## To do
Search the records below for the line containing "S201: none -> button (N6, VCC)". Output that line and all later lines exactly; output nothing else.

Version difference data:
•••

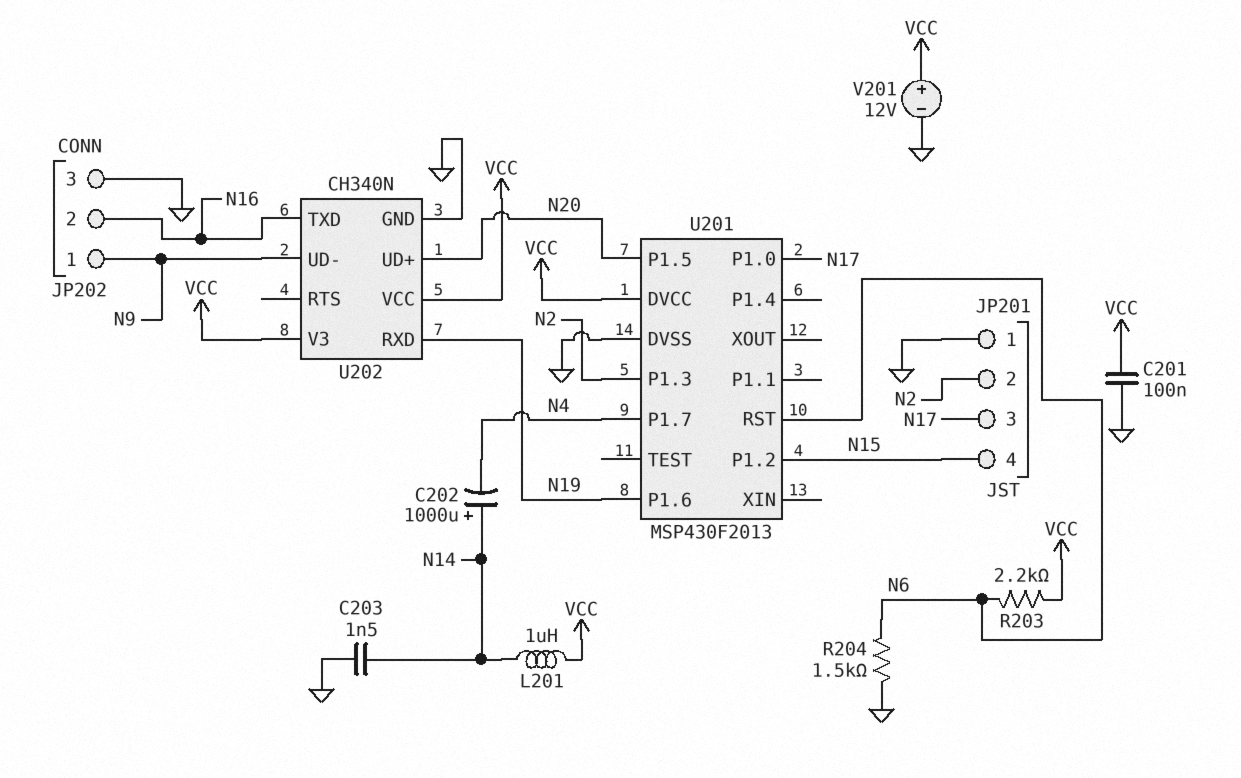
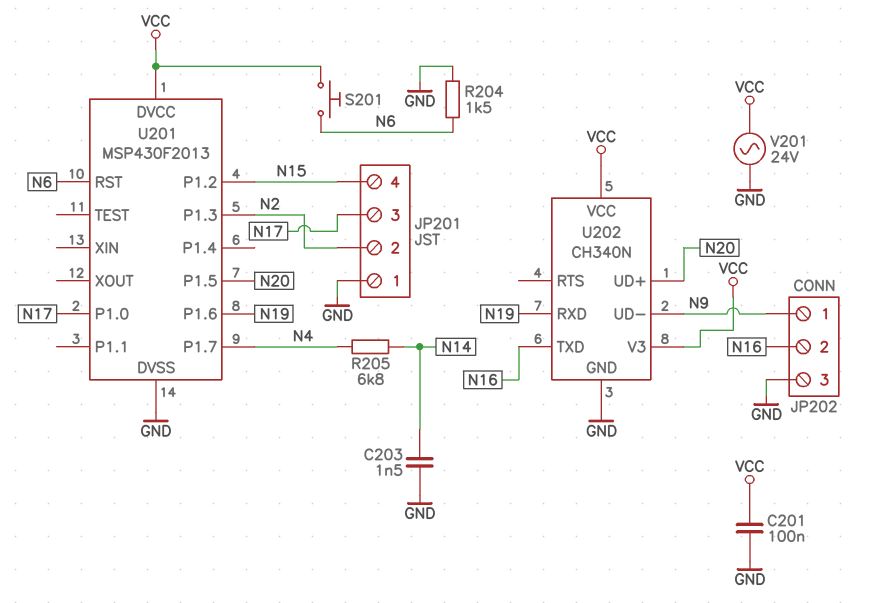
C202: 1000uF (plus N14, minus N4) -> none
L201: 1uH (N14, VCC) -> none
R203: 2.2k (N6, VCC) -> none
R205: none -> 6.8k (N4, N14)
S201: none -> button (N6, VCC)
V201: 12V (plus VCC, minus GND) -> AC 24V (GND, VCC)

•••

## Exercise output
S201: none -> button (N6, VCC)
V201: 12V (plus VCC, minus GND) -> AC 24V (GND, VCC)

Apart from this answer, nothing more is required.